Records contained in a dataset
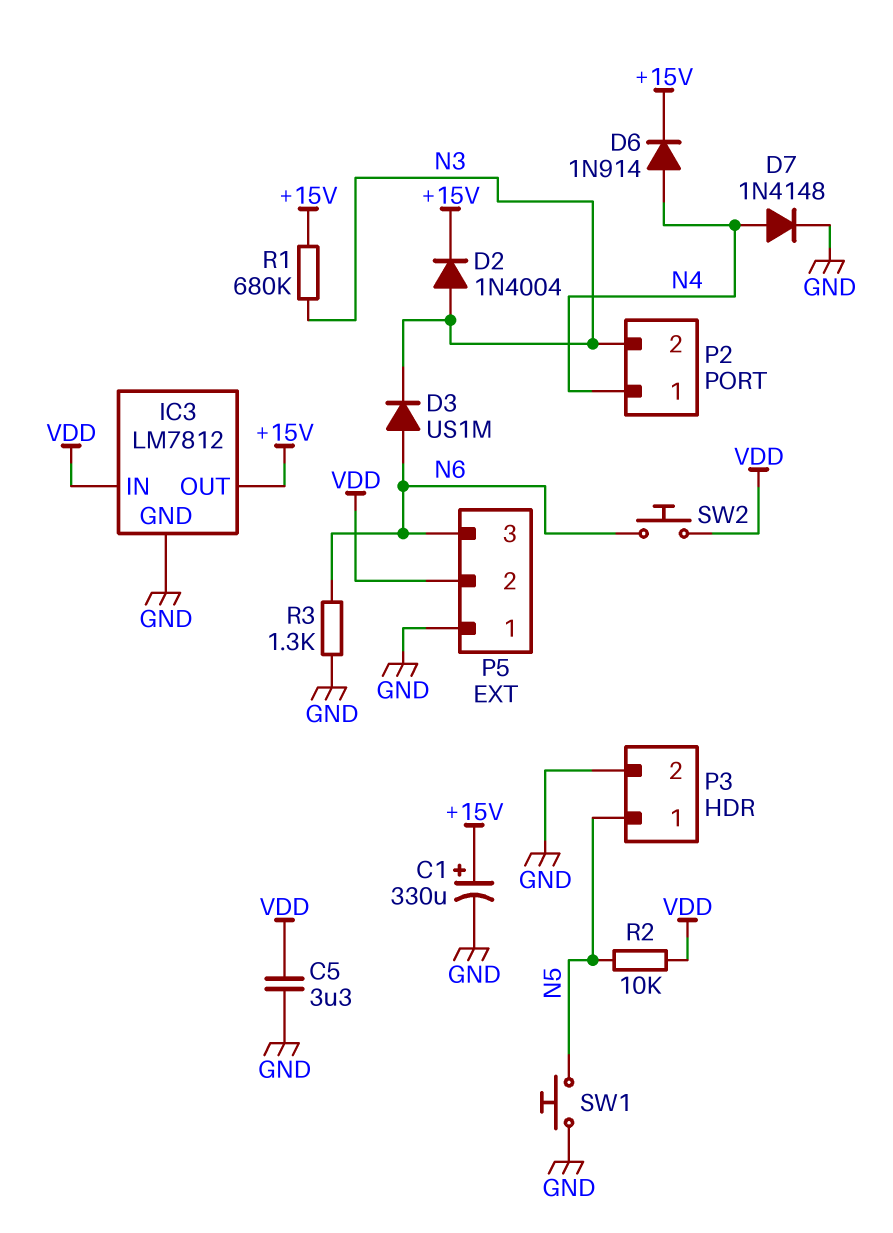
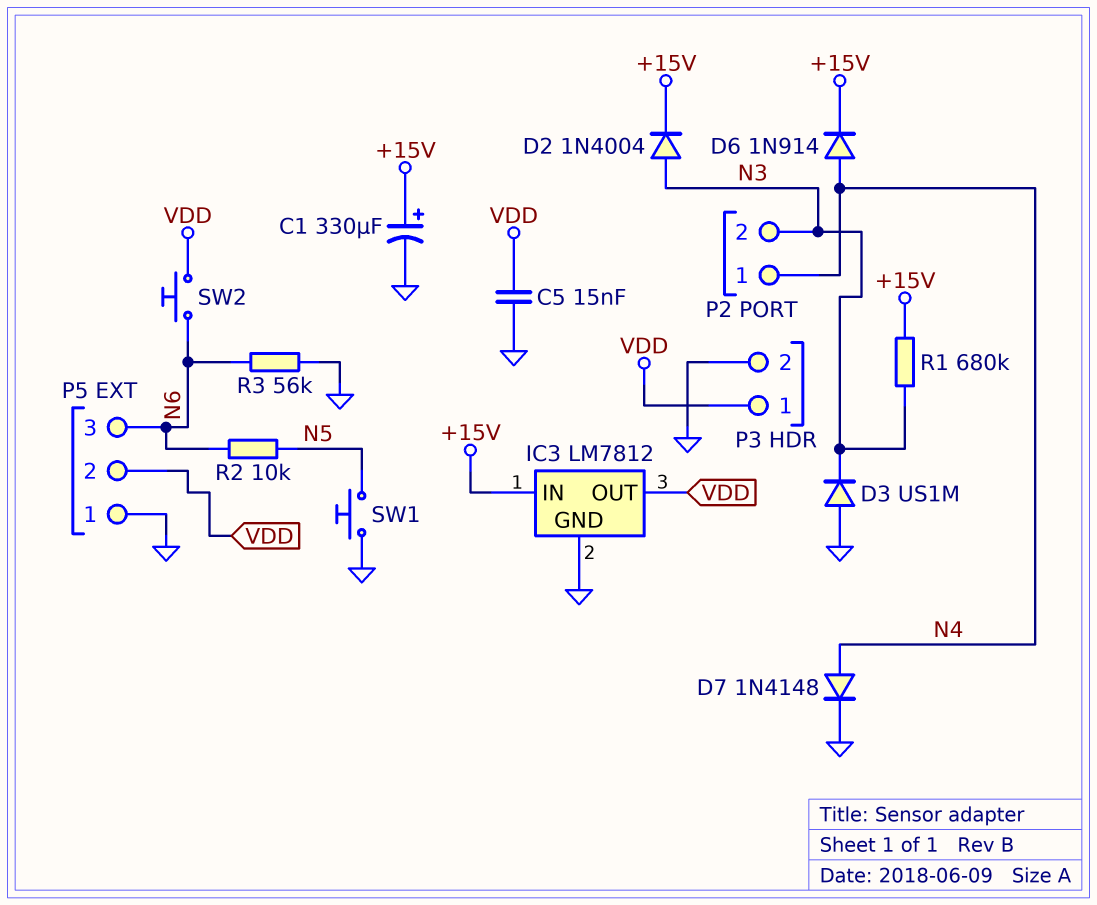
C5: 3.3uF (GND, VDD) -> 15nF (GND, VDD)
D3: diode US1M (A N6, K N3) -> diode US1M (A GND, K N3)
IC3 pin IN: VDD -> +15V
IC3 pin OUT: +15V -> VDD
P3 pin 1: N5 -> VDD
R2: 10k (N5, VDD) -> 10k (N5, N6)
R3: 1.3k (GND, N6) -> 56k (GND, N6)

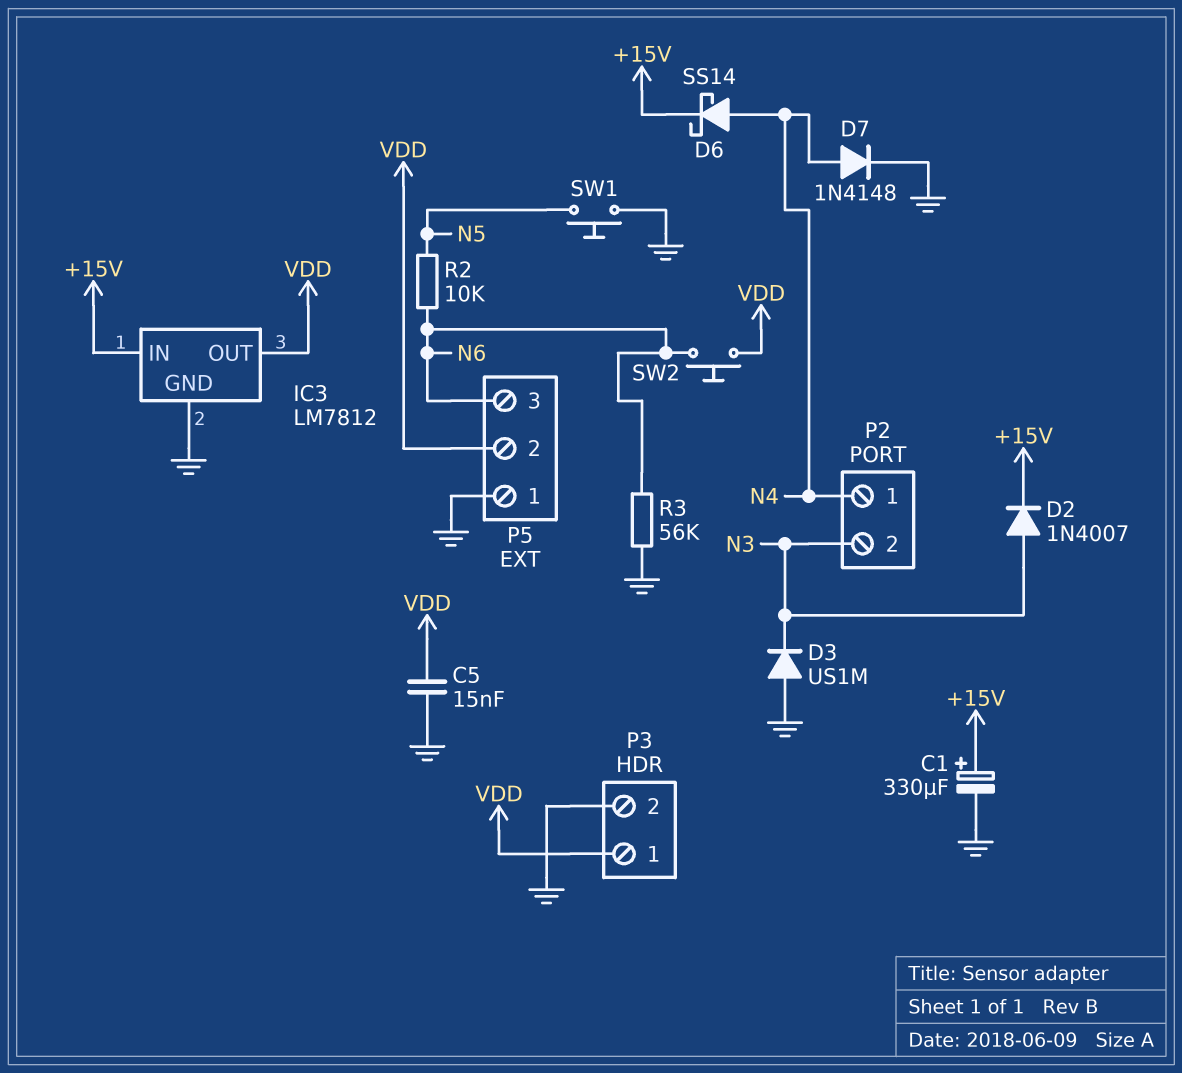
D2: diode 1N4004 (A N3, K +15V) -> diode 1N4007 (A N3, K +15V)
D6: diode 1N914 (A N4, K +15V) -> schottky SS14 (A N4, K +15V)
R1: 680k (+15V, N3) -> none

— Task directions —
The answer must consist of every line in the records above that contains the word "diode".

— Expected answer —
D3: diode US1M (A N6, K N3) -> diode US1M (A GND, K N3)
D2: diode 1N4004 (A N3, K +15V) -> diode 1N4007 (A N3, K +15V)
D6: diode 1N914 (A N4, K +15V) -> schottky SS14 (A N4, K +15V)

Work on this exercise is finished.